Directions:
When you reach the line with "grey teddy bear: [258,385,306,435]" in the data below, begin printing lines exactly, and stop once the line with "red cube: none = 0 -> [362,75,434,153] = 1" has been printed.

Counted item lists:
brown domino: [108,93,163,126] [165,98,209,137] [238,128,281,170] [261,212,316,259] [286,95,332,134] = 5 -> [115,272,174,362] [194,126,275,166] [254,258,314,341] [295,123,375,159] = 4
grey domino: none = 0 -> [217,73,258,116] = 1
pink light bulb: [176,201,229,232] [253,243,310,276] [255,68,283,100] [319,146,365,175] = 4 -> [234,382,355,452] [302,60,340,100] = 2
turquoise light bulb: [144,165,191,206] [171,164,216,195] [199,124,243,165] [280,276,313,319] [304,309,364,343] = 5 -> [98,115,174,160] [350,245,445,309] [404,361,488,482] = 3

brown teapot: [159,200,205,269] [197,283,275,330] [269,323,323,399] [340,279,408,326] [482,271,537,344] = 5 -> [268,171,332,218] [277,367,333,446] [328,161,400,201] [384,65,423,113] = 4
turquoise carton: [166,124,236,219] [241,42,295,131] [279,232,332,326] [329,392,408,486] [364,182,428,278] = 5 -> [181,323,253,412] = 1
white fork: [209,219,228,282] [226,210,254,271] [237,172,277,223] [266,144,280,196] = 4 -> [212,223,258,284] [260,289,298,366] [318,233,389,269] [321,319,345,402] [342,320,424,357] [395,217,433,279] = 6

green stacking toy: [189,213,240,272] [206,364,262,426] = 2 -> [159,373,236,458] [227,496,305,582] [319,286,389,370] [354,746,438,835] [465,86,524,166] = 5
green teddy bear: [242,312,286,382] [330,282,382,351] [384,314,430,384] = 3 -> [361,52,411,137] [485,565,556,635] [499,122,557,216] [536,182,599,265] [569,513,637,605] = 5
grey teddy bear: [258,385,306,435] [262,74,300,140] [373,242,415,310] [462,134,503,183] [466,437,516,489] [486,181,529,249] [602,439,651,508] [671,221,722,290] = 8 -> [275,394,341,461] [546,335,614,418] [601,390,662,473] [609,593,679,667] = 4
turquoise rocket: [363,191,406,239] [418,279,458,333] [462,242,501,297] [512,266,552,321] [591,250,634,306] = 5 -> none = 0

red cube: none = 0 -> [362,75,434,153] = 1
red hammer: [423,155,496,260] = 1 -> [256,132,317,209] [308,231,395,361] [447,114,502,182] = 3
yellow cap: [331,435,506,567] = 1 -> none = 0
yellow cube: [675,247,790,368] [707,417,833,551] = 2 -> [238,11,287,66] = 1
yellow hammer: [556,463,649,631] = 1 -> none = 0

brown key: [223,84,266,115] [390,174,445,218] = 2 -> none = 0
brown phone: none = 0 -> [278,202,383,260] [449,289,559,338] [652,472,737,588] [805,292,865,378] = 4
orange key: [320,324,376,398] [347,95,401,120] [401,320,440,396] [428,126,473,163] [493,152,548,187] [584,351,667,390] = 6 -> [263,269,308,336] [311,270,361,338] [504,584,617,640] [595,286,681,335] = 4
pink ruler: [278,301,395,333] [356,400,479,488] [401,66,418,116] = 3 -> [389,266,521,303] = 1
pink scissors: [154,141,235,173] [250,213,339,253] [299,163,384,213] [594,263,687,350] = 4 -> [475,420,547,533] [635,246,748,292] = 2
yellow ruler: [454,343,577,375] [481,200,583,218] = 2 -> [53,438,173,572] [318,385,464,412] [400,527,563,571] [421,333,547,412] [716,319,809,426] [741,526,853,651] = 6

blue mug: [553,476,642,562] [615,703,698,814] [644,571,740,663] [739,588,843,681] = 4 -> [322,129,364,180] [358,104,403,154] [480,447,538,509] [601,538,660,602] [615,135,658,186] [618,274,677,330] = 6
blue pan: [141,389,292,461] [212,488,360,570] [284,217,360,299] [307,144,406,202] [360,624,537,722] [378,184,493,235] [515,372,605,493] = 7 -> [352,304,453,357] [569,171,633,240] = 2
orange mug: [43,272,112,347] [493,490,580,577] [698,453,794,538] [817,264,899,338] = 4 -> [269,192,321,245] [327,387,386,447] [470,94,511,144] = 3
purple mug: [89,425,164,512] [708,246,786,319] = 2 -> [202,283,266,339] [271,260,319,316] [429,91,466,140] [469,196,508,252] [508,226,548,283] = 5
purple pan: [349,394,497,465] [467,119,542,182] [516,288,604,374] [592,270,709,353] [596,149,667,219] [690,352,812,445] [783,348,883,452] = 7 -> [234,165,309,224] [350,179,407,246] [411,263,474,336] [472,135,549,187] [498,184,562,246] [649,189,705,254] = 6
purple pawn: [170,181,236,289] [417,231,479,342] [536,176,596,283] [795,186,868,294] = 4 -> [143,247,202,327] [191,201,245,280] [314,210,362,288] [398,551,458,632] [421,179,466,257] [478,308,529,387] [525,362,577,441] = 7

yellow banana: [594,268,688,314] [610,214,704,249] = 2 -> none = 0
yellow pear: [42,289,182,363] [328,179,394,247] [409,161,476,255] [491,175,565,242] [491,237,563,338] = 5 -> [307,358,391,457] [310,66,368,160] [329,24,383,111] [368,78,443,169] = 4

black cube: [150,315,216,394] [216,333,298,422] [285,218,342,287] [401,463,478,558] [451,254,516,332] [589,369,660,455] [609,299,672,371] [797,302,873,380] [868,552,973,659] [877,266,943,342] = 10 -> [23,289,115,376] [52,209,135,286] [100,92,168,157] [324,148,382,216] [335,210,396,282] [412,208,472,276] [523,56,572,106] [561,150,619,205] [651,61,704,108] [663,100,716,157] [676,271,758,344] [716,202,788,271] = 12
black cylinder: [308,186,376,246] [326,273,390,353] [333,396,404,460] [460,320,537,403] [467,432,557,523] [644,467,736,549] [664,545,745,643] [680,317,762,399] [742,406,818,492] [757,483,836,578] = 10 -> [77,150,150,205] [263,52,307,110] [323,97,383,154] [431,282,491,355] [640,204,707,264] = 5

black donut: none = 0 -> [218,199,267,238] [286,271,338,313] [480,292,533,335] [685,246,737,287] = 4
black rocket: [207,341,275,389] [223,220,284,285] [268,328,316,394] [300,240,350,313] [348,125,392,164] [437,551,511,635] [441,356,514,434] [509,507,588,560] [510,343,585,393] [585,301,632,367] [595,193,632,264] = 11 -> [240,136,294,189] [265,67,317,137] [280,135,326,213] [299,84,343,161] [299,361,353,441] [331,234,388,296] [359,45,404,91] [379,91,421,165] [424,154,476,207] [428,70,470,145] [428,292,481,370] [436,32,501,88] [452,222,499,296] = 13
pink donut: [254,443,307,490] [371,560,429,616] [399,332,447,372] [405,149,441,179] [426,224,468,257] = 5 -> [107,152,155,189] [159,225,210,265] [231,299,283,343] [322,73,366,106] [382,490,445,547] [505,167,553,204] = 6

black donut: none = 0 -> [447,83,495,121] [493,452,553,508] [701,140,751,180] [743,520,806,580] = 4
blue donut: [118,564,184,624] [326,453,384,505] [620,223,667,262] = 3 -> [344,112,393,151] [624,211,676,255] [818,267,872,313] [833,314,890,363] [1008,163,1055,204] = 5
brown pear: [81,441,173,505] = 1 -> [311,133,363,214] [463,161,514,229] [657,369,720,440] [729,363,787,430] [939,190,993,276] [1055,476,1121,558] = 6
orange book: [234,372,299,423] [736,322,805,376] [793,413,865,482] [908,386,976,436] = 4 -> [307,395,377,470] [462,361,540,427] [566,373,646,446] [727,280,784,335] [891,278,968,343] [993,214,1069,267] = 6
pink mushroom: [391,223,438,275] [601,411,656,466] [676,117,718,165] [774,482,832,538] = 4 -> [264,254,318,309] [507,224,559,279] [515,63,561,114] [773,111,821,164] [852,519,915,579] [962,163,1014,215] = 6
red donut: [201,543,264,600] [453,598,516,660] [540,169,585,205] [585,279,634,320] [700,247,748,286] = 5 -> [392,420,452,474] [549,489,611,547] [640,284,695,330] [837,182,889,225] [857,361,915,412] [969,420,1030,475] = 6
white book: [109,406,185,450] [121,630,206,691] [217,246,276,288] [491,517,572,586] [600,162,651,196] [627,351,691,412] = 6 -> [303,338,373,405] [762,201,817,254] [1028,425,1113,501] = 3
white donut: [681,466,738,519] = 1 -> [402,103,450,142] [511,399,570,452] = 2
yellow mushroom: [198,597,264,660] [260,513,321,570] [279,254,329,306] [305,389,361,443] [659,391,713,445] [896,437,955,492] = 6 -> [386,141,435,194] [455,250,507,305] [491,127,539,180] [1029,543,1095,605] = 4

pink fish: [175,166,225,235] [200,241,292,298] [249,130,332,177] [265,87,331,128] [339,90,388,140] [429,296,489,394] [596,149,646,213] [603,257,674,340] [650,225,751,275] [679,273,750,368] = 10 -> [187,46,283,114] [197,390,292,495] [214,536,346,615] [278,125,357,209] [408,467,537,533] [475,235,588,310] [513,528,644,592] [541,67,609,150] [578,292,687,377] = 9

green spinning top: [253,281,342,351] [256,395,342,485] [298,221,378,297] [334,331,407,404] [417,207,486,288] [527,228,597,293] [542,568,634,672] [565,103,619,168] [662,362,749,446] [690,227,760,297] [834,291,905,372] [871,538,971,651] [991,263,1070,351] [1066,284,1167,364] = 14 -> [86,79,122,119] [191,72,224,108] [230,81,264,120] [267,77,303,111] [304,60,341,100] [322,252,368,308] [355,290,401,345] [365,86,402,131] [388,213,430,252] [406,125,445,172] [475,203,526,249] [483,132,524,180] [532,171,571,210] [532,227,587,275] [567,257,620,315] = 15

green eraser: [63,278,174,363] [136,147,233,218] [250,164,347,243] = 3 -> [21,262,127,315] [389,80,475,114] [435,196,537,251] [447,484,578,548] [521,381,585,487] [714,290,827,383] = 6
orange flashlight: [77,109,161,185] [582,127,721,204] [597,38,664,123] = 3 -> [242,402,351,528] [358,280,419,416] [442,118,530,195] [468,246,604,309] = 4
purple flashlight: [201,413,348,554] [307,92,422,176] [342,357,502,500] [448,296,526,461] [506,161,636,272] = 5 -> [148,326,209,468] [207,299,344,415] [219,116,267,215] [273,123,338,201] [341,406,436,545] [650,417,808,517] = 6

Output of the task:
grey teddy bear: [258,385,306,435] [262,74,300,140] [373,242,415,310] [462,134,503,183] [466,437,516,489] [486,181,529,249] [602,439,651,508] [671,221,722,290] = 8 -> [275,394,341,461] [546,335,614,418] [601,390,662,473] [609,593,679,667] = 4
turquoise rocket: [363,191,406,239] [418,279,458,333] [462,242,501,297] [512,266,552,321] [591,250,634,306] = 5 -> none = 0

red cube: none = 0 -> [362,75,434,153] = 1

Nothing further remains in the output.